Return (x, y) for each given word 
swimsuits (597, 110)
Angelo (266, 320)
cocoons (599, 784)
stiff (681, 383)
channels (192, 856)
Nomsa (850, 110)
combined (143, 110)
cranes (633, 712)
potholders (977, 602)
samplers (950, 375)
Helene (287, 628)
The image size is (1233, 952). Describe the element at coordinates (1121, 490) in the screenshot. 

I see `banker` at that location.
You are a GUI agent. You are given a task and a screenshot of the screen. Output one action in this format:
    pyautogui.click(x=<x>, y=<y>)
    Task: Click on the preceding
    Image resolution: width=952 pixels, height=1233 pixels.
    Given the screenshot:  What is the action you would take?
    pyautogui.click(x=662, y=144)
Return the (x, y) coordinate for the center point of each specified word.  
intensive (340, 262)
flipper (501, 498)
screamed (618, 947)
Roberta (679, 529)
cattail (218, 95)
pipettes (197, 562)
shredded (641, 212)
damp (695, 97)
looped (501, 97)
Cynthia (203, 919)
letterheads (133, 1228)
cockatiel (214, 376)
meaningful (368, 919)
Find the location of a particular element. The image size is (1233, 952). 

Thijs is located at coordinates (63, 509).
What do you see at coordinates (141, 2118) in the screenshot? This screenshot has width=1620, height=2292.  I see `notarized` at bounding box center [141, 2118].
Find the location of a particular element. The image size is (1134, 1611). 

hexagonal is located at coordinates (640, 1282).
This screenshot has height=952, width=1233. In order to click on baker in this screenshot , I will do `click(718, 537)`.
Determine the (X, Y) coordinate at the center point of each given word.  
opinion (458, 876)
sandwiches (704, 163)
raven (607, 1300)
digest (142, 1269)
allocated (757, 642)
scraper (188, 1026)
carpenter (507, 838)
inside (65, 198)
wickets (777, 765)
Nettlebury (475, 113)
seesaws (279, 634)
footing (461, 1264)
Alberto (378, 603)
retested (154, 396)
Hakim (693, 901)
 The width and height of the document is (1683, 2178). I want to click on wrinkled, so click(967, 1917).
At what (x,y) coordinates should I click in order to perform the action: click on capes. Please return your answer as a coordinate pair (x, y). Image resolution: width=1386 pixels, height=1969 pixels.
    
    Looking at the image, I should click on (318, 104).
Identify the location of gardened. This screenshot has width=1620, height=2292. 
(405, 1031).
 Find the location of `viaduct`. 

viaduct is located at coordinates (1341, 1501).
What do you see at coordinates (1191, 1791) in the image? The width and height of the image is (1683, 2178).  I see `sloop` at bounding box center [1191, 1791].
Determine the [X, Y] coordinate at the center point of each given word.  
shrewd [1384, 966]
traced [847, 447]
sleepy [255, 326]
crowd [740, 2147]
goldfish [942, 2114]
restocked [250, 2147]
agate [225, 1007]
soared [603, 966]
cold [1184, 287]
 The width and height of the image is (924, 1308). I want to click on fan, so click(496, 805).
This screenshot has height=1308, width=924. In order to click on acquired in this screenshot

§ Stated goal
Copy the records word for word, starting from the first line and ending after the line that contains "pyautogui.click(x=662, y=144)".

§ Task answer
Return (x, y) for each given word 
swimsuits (597, 110)
Angelo (266, 320)
cocoons (599, 784)
stiff (681, 383)
channels (192, 856)
Nomsa (850, 110)
combined (143, 110)
cranes (633, 712)
potholders (977, 602)
samplers (950, 375)
Helene (287, 628)
The image size is (1233, 952). Describe the element at coordinates (1121, 490) in the screenshot. 

I see `banker` at that location.
You are a GUI agent. You are given a task and a screenshot of the screen. Output one action in this format:
    pyautogui.click(x=<x>, y=<y>)
    Task: Click on the preceding
    Image resolution: width=952 pixels, height=1233 pixels.
    Given the screenshot:  What is the action you would take?
    pyautogui.click(x=662, y=144)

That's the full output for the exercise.